(Beginning of Records for the exercise)

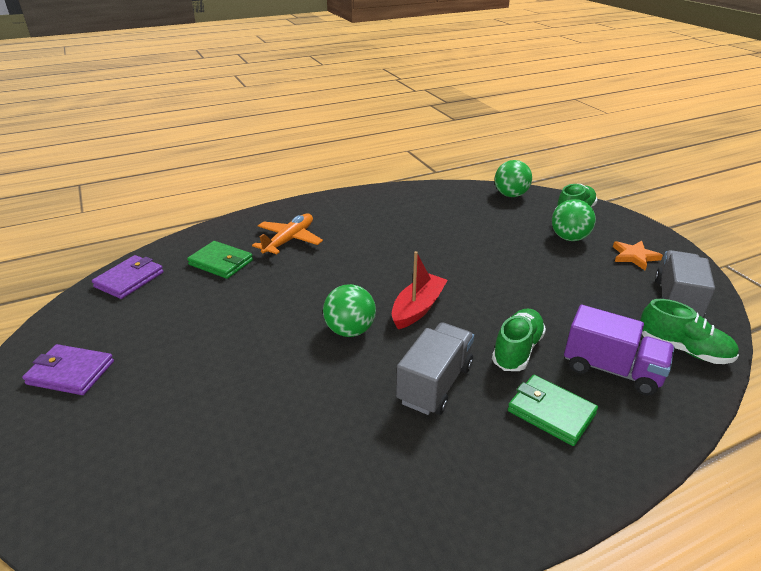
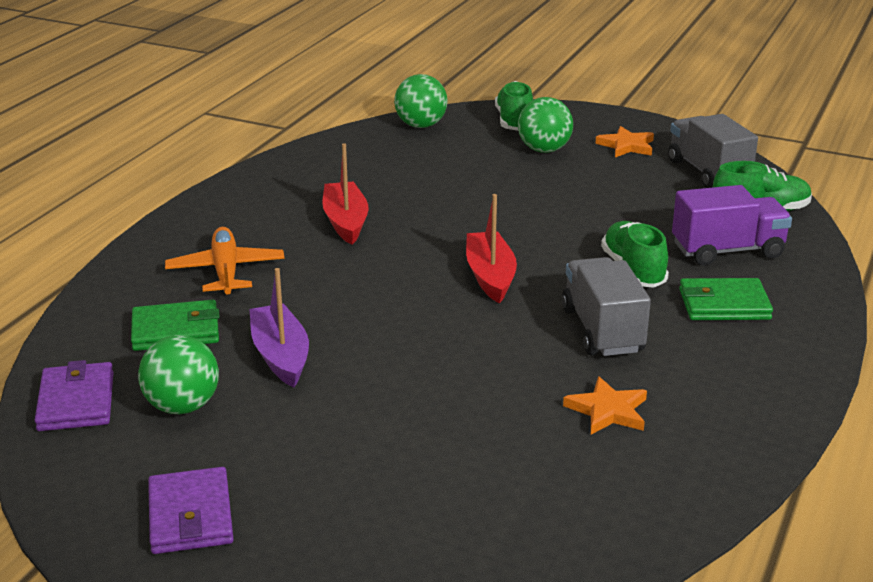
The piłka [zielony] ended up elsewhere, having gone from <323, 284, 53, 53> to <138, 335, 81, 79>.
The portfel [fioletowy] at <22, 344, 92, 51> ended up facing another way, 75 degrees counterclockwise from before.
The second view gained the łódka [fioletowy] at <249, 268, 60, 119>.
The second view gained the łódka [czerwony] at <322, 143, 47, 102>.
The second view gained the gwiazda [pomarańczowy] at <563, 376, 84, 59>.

(End of Records for the exercise)

#### About this task:
All lines above that contain "second" are required in the answer.

#### Your solution:
The second view gained the łódka [fioletowy] at <249, 268, 60, 119>.
The second view gained the łódka [czerwony] at <322, 143, 47, 102>.
The second view gained the gwiazda [pomarańczowy] at <563, 376, 84, 59>.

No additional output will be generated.